● The task: Keep the pictures out of the copy and print all the entries below exactly.

- - -

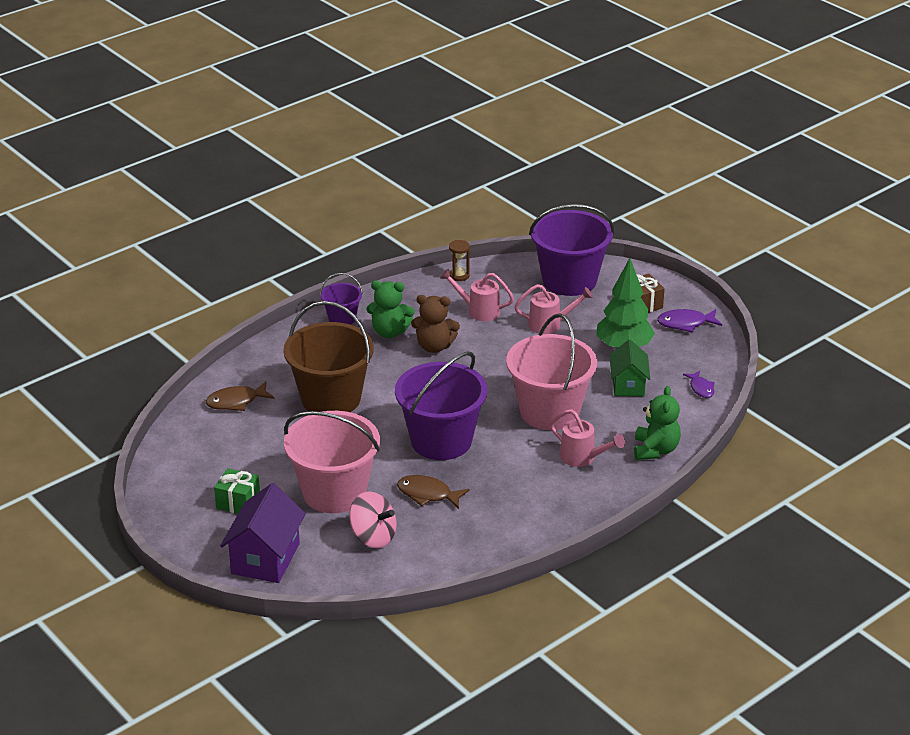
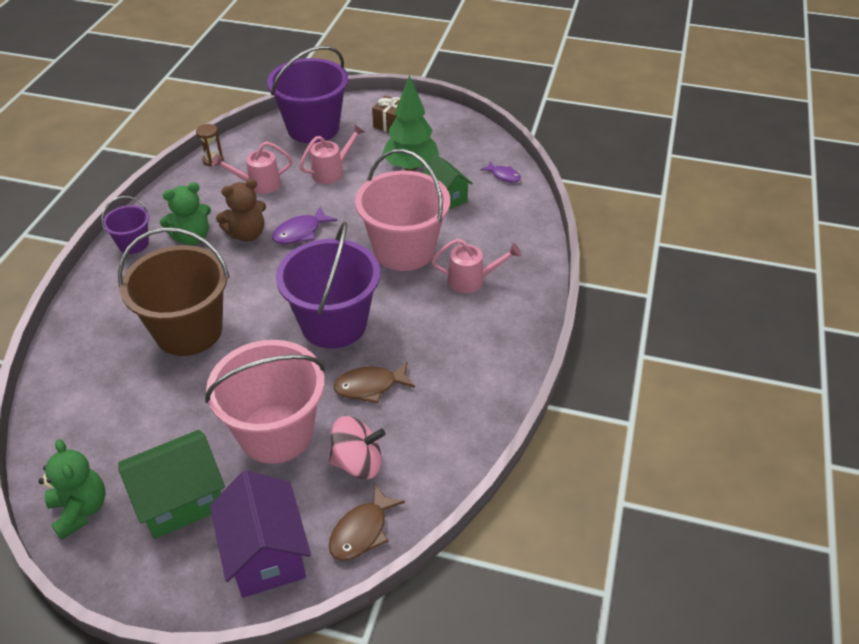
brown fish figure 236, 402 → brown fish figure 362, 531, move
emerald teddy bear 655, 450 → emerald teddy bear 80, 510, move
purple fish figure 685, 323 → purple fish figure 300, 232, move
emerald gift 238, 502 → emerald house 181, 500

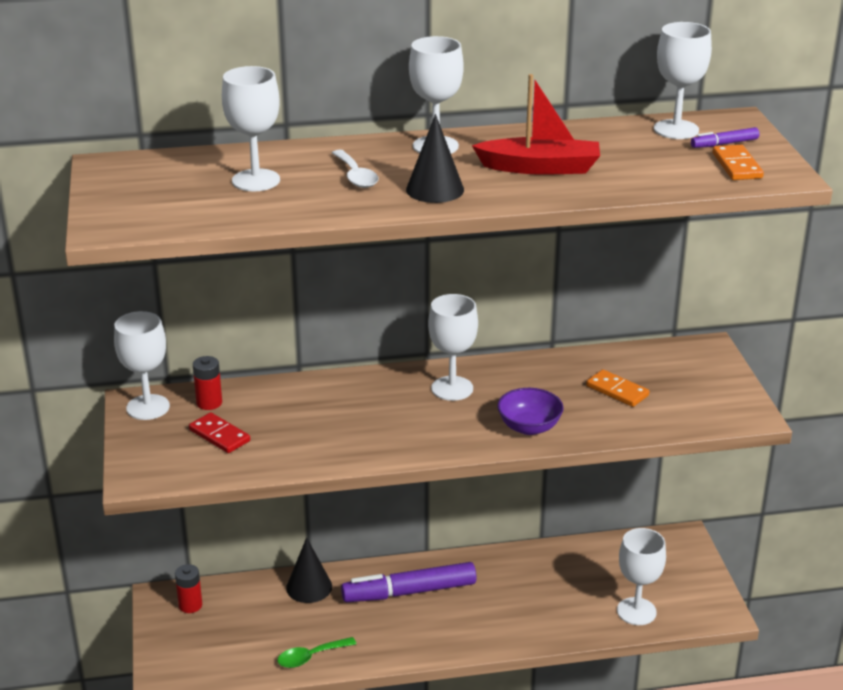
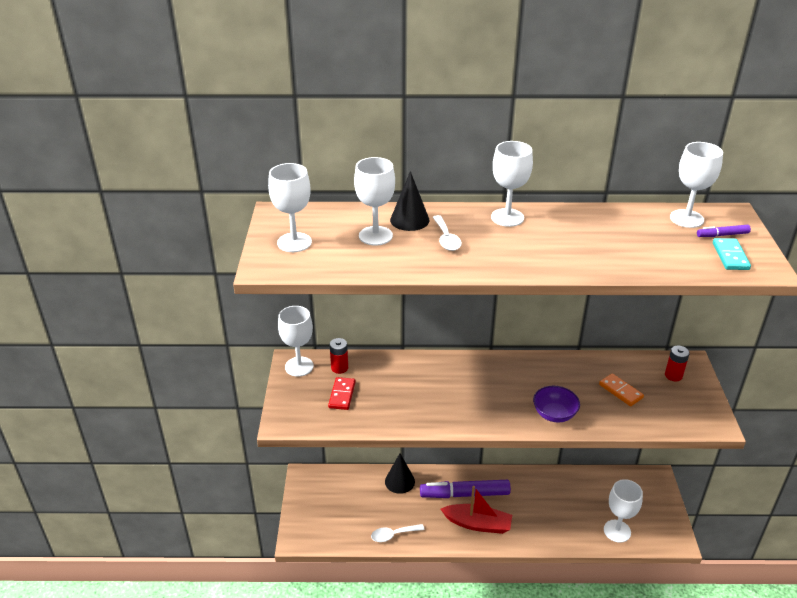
red AA battery 190, 605 → red AA battery 673, 375, move
jet-black solid cone 435, 189 → jet-black solid cone 409, 220, move
white goblet 452, 388 → white goblet 294, 242, move
red toy boat 540, 168 → red toy boat 478, 524, move
emerald tablespoon 310, 657 → white tablespoon 393, 535
bright orange domino 736, 166 → turquoise domino 730, 256
red domino 219, 435 → red domino 342, 395, 45 degrees clockwise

- - -

● Expected answer:
brown fish figure 236, 402 → brown fish figure 362, 531, move
emerald teddy bear 655, 450 → emerald teddy bear 80, 510, move
purple fish figure 685, 323 → purple fish figure 300, 232, move
emerald gift 238, 502 → emerald house 181, 500

red AA battery 190, 605 → red AA battery 673, 375, move
jet-black solid cone 435, 189 → jet-black solid cone 409, 220, move
white goblet 452, 388 → white goblet 294, 242, move
red toy boat 540, 168 → red toy boat 478, 524, move
emerald tablespoon 310, 657 → white tablespoon 393, 535
bright orange domino 736, 166 → turquoise domino 730, 256
red domino 219, 435 → red domino 342, 395, 45 degrees clockwise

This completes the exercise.